Task prompt >> Out of the listing below, copy every line that carries the string "purple".

START Data section

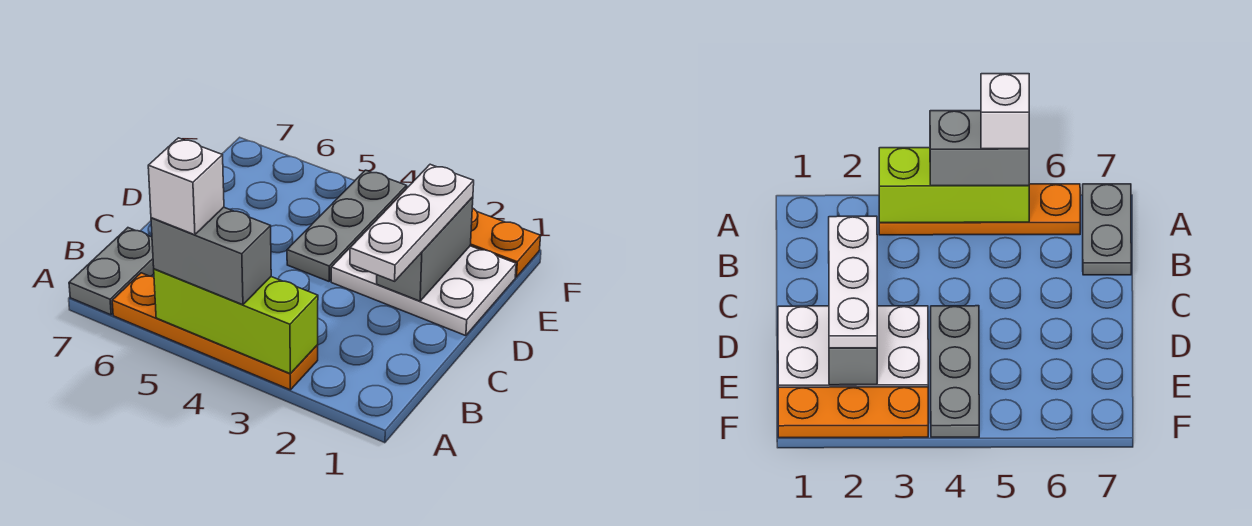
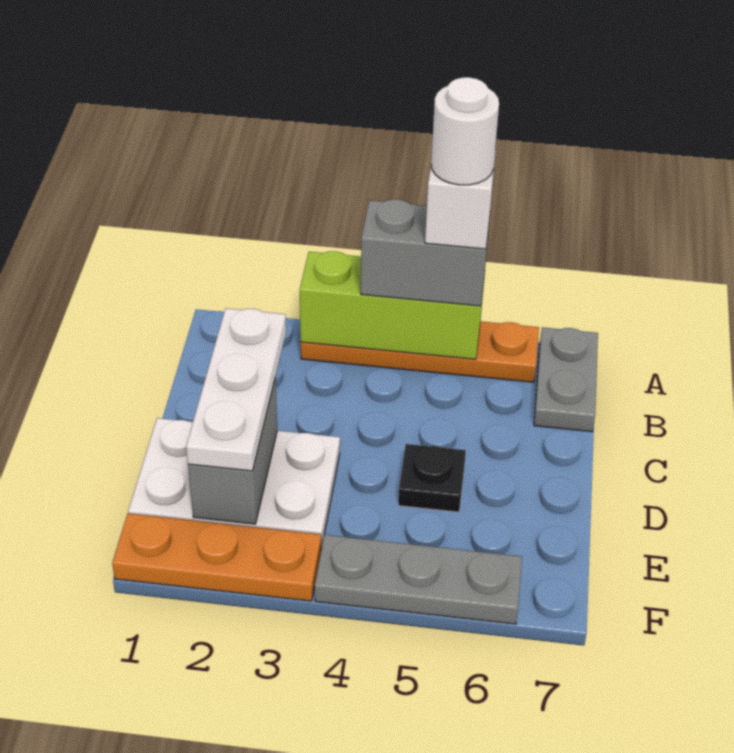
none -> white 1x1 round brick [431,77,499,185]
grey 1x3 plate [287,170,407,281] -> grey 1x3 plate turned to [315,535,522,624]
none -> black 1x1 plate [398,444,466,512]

END Data section
START Data section

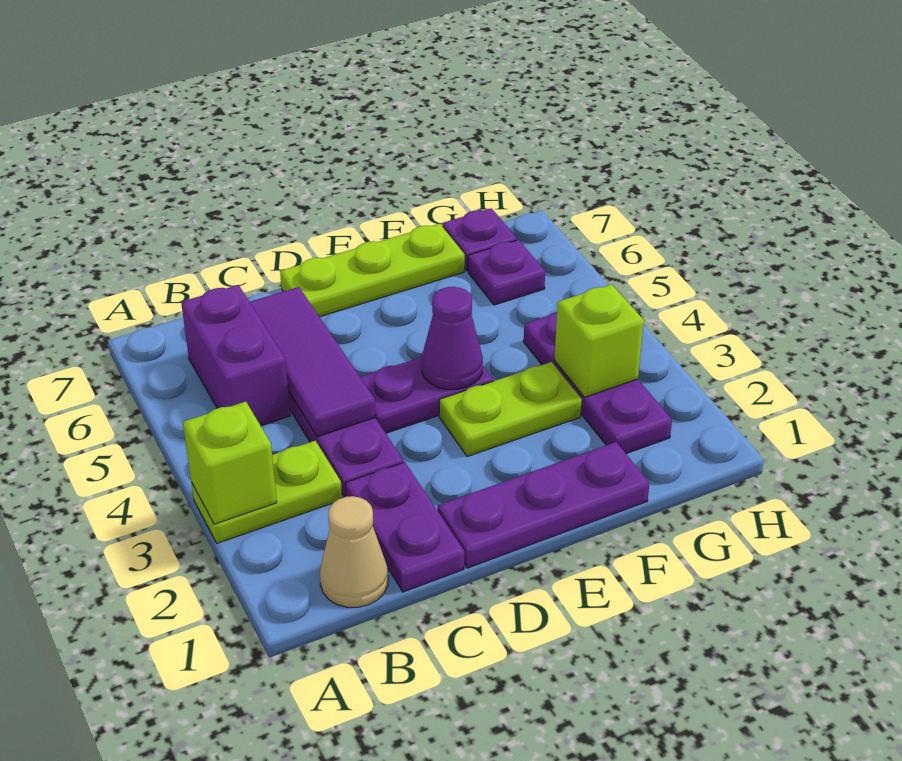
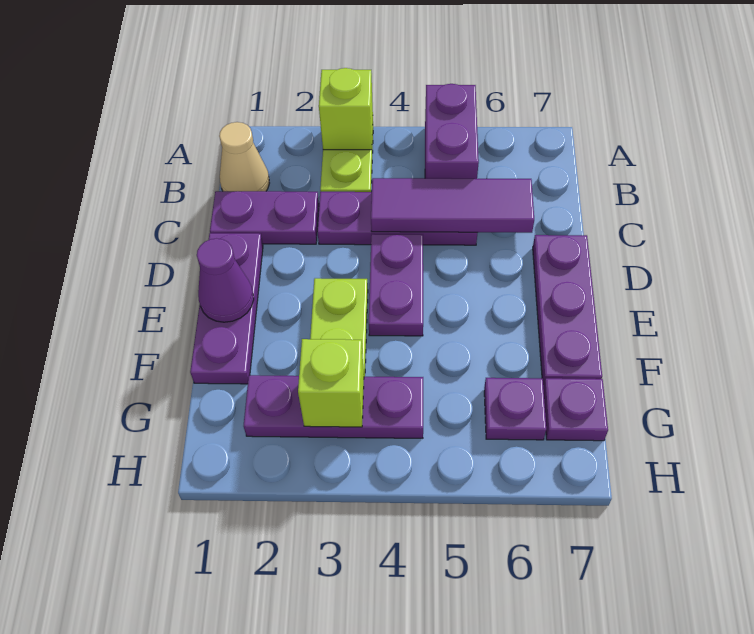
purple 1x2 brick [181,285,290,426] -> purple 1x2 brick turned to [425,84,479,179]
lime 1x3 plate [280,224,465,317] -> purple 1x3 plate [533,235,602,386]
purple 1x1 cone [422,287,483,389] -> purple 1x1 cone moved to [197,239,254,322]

END Data section

Answer to this task >>
purple 1x2 brick [181,285,290,426] -> purple 1x2 brick turned to [425,84,479,179]
lime 1x3 plate [280,224,465,317] -> purple 1x3 plate [533,235,602,386]
purple 1x1 cone [422,287,483,389] -> purple 1x1 cone moved to [197,239,254,322]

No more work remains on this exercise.